* **How to complete this task**
In the material below, find every line containing "gray" and copy that line.

* **Provided records**
■ ■ ■
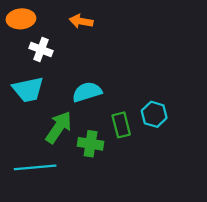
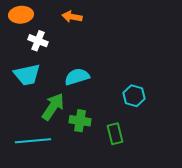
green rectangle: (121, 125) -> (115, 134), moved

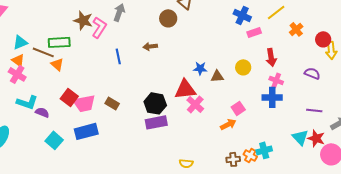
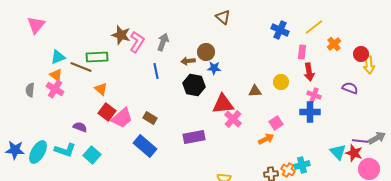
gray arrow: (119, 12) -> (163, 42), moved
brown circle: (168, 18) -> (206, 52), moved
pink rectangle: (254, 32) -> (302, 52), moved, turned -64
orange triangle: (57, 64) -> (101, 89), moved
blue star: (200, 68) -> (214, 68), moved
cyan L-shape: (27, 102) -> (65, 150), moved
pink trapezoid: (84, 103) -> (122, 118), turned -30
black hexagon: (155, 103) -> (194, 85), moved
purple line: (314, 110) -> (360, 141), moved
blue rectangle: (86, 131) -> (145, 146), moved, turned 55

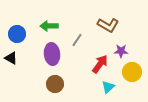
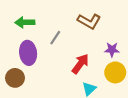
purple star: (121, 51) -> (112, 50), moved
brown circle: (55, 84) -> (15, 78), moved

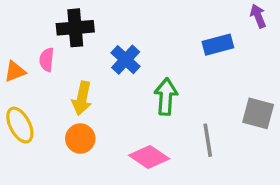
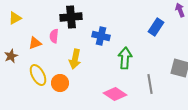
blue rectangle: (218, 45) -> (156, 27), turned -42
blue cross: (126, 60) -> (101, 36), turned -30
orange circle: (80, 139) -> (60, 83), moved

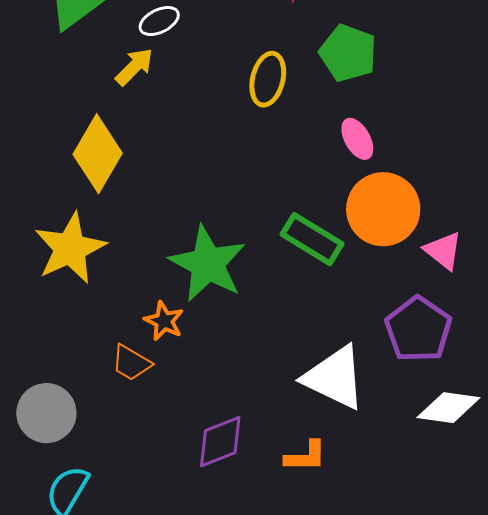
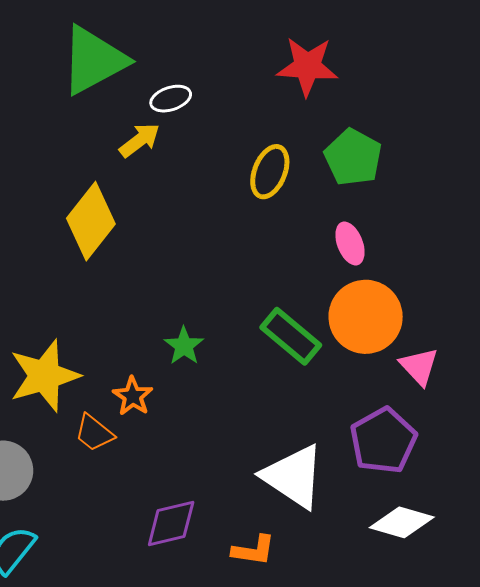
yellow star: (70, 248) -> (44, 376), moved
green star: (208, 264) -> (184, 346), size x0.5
■ ■ ■
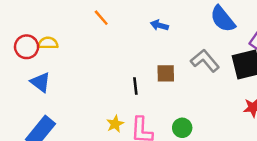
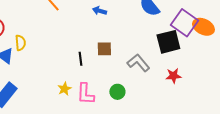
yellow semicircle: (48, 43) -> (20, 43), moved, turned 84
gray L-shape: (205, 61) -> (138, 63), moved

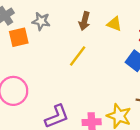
■ ■ ■
* **Your response**
gray arrow: (119, 12) -> (163, 42), moved
gray L-shape: (205, 61) -> (138, 63), moved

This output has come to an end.